Information provided Start Marker

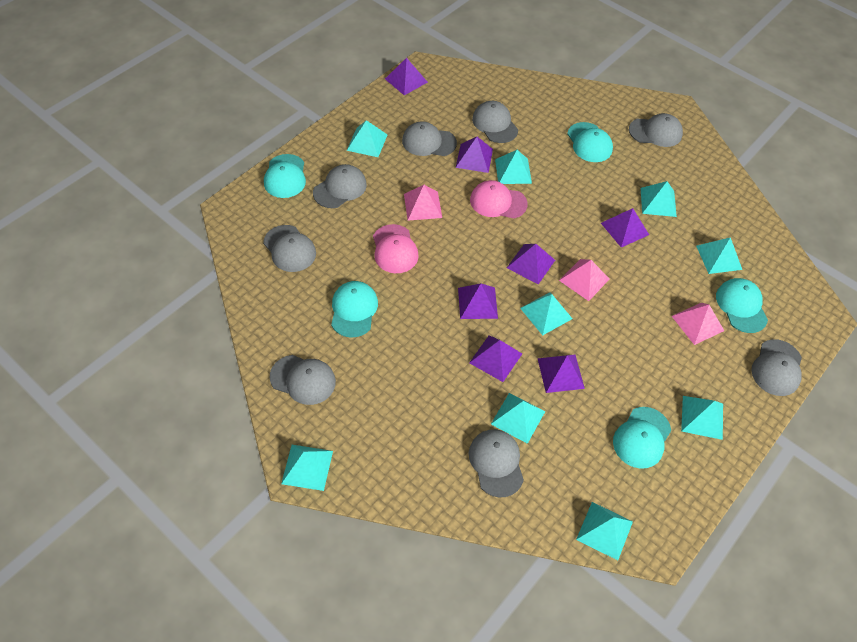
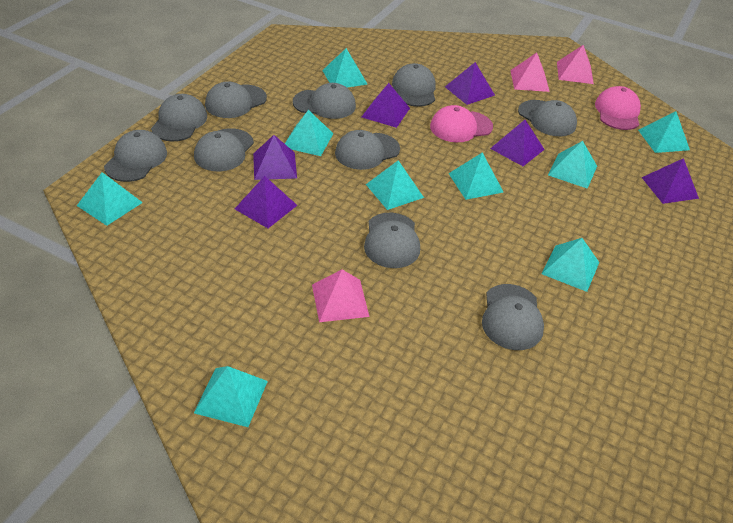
grey cap: 8 -> 10
purple pyramid: 7 -> 6
turquoise cap: 5 -> 0

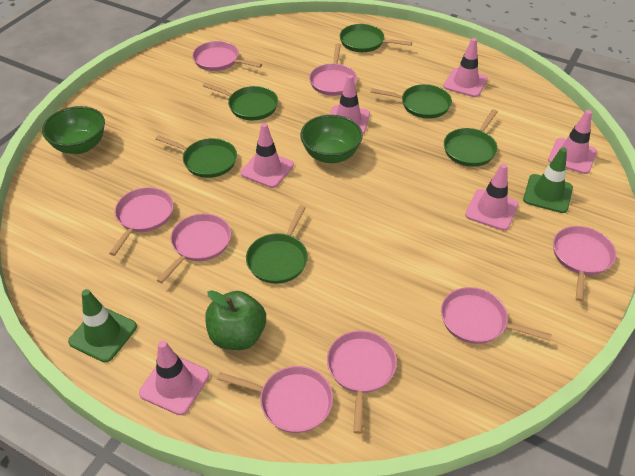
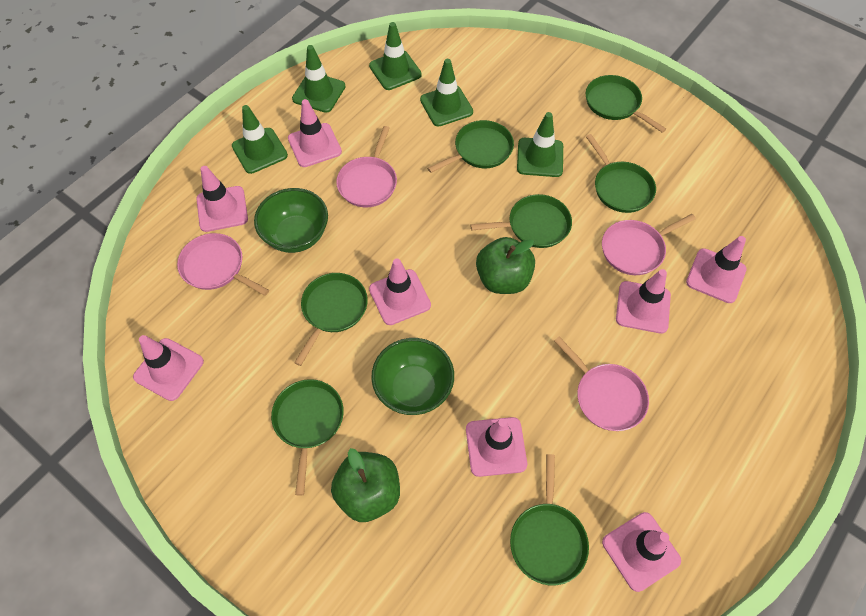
green apple: 1 -> 2
green pan: 6 -> 7
green traffic cone: 2 -> 5
pink pan: 8 -> 4
pink traffic cone: 6 -> 8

Information provided End Marker

• _What is needed_:
Set the listing down in full and exactly. Pictures within it should not appear in the copy.

• _Exercise result_:
grey cap: 8 -> 10
purple pyramid: 7 -> 6
turquoise cap: 5 -> 0

green apple: 1 -> 2
green pan: 6 -> 7
green traffic cone: 2 -> 5
pink pan: 8 -> 4
pink traffic cone: 6 -> 8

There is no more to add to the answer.